Records shown
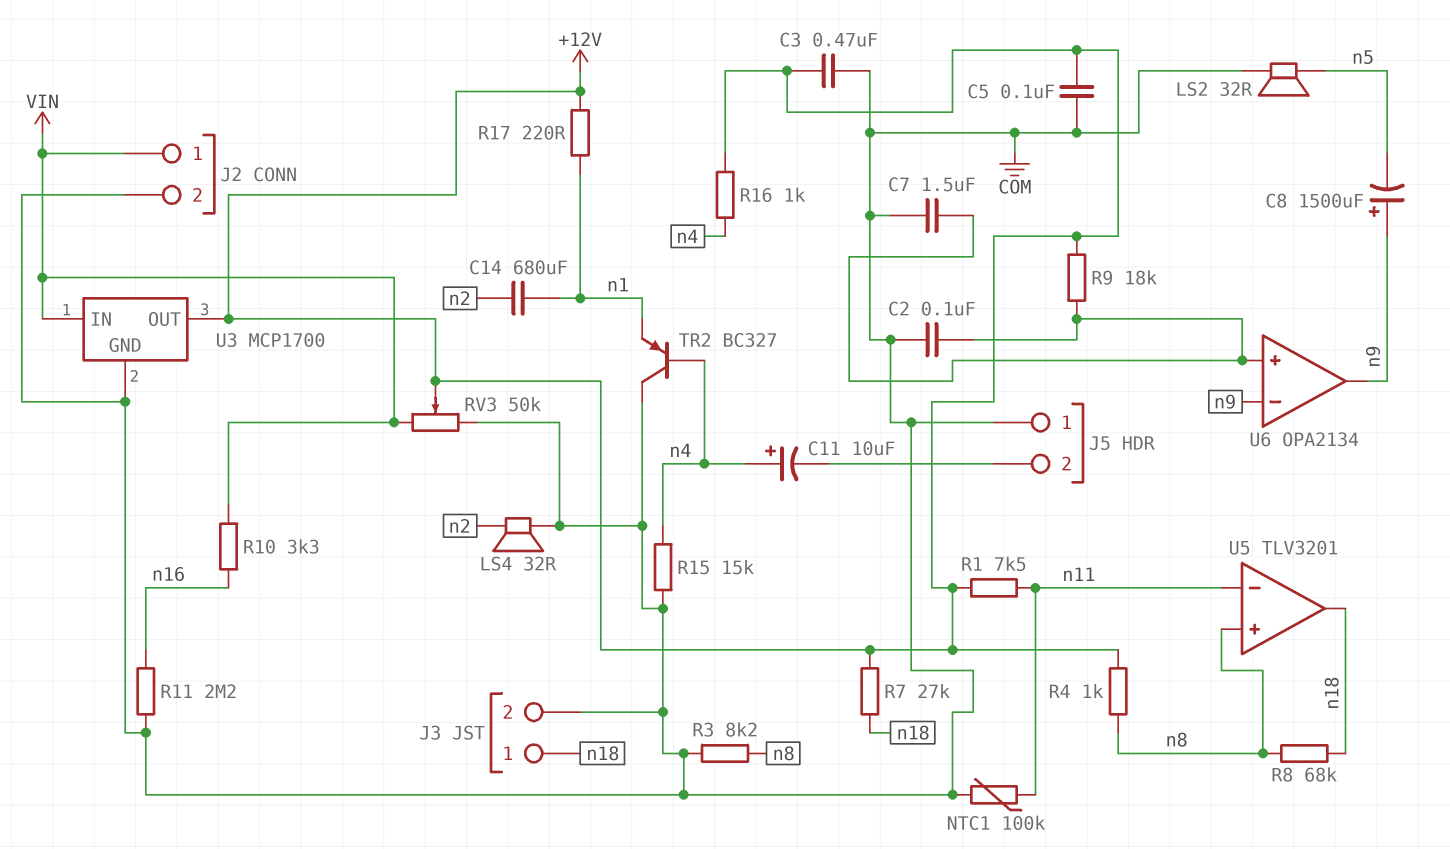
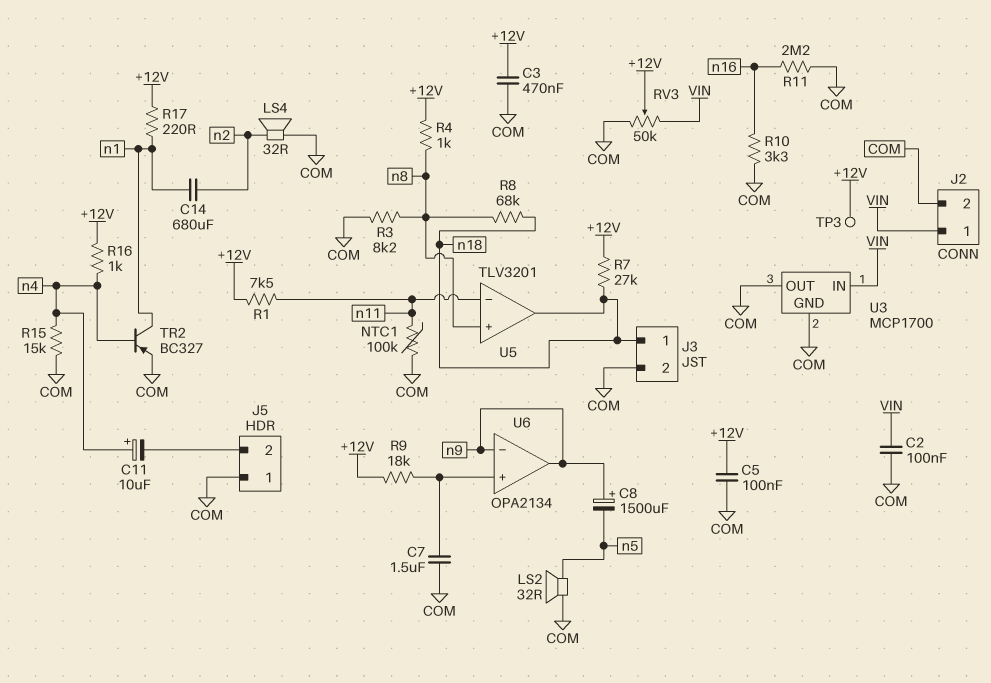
C2: 100nF (COM, U6/in+) -> 100nF (COM, VIN)
R10: 3.3k (VIN, n16) -> 3.3k (COM, n16)
TP3: none -> test point (+12V)
TR2: PNP BC327 (B n4, C COM, E n1) -> PNP BC327 (B n4, C n1, E COM)
U3 pin OUT: +12V -> COM

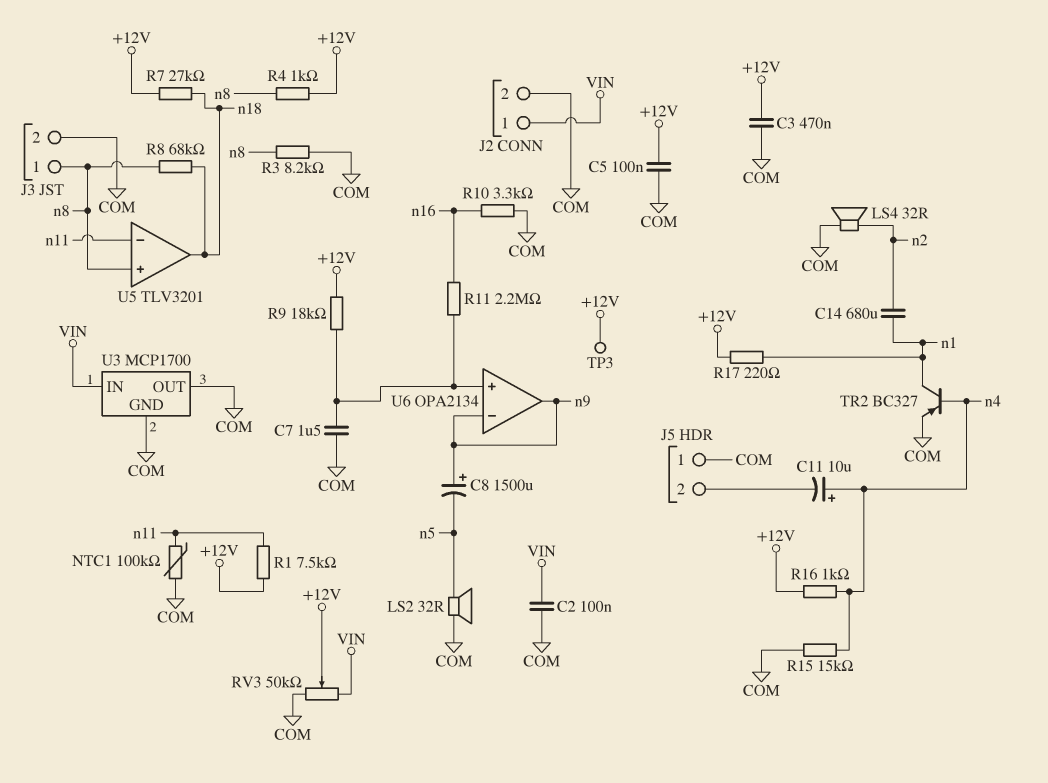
J3 pin 1: n18 -> n8
R11: 2.2M (COM, n16) -> 2.2M (U6/in+, n16)

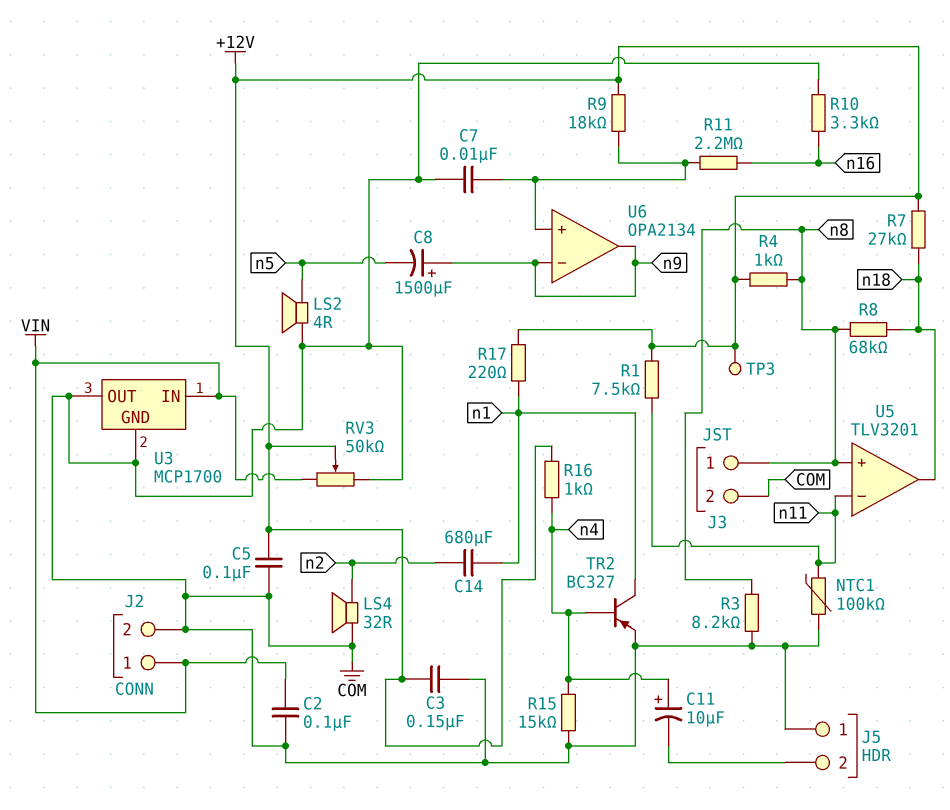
C3: 470nF (+12V, COM) -> 150nF (+12V, COM)
C7: 1.5uF (COM, U6/in+) -> 10nF (COM, U6/in+)
LS2: speaker 32R (COM, n5) -> speaker 4R (COM, n5)

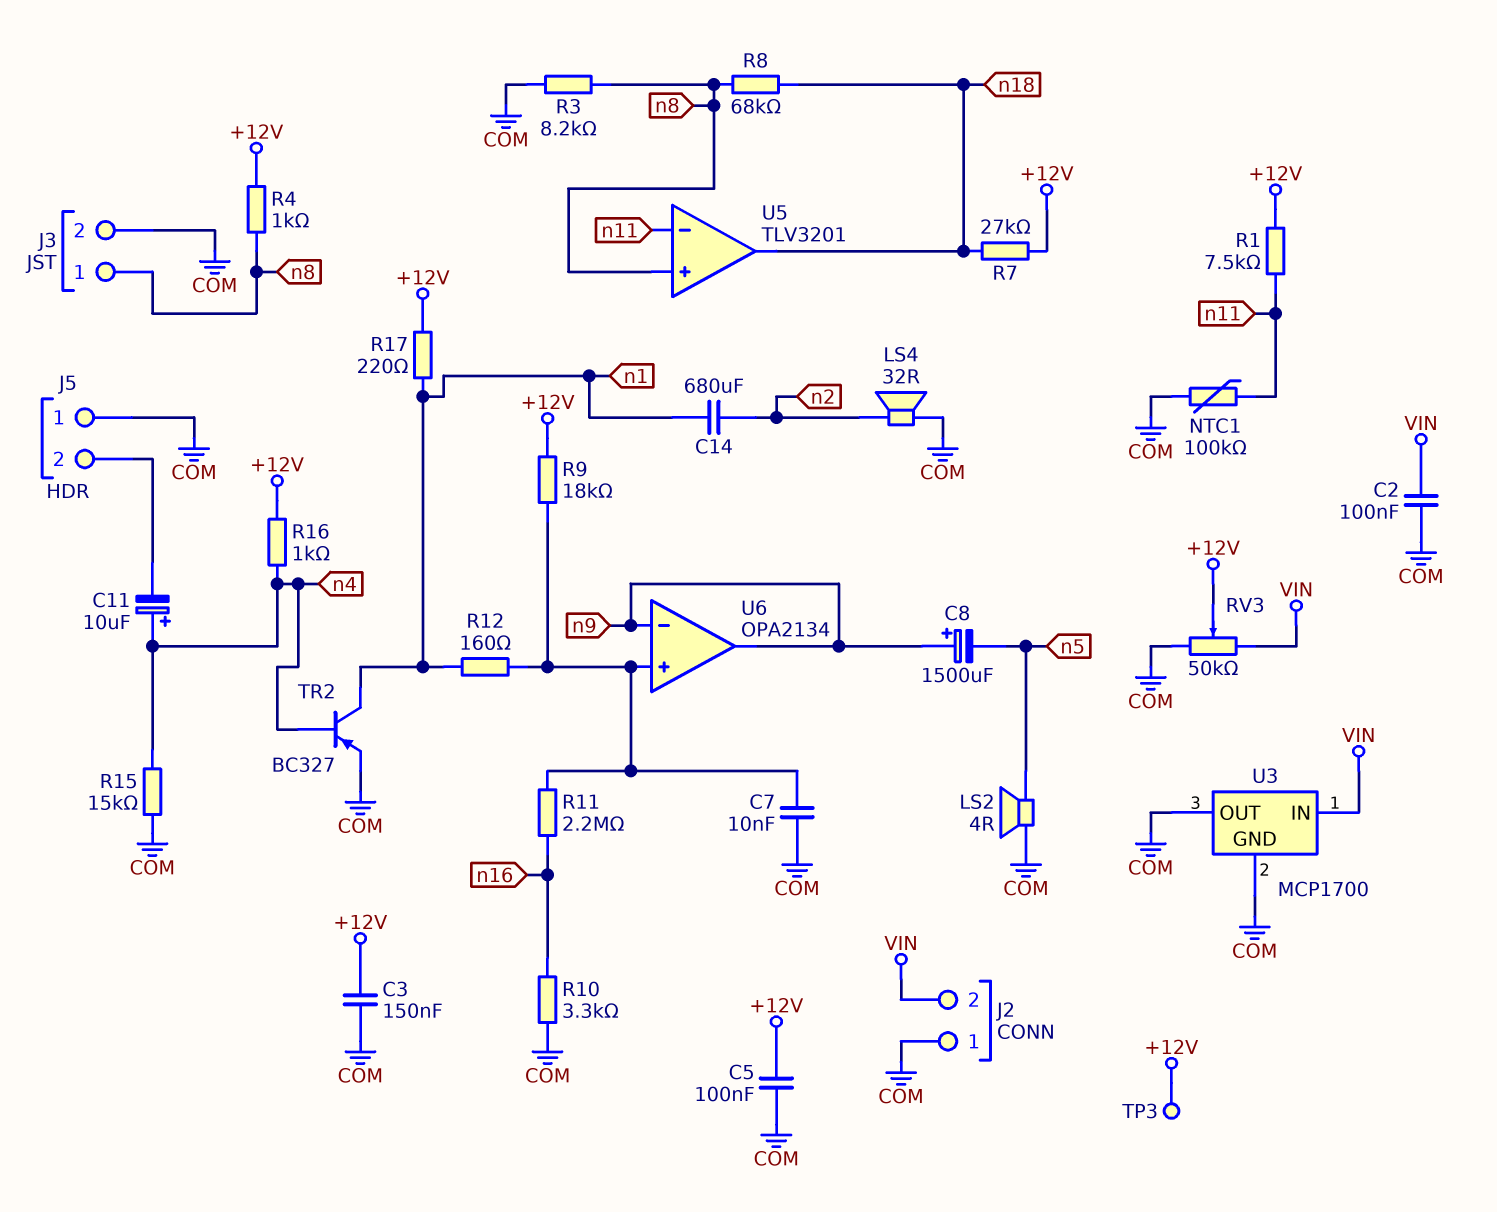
J2 pin 1: VIN -> COM
J2 pin 2: COM -> VIN
R12: none -> 160 (U6/in+, n1)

What is expected
What you write should match the entries exactly, except that the pictures are dropped.

Result
C2: 100nF (COM, U6/in+) -> 100nF (COM, VIN)
R10: 3.3k (VIN, n16) -> 3.3k (COM, n16)
TP3: none -> test point (+12V)
TR2: PNP BC327 (B n4, C COM, E n1) -> PNP BC327 (B n4, C n1, E COM)
U3 pin OUT: +12V -> COM

J3 pin 1: n18 -> n8
R11: 2.2M (COM, n16) -> 2.2M (U6/in+, n16)

C3: 470nF (+12V, COM) -> 150nF (+12V, COM)
C7: 1.5uF (COM, U6/in+) -> 10nF (COM, U6/in+)
LS2: speaker 32R (COM, n5) -> speaker 4R (COM, n5)

J2 pin 1: VIN -> COM
J2 pin 2: COM -> VIN
R12: none -> 160 (U6/in+, n1)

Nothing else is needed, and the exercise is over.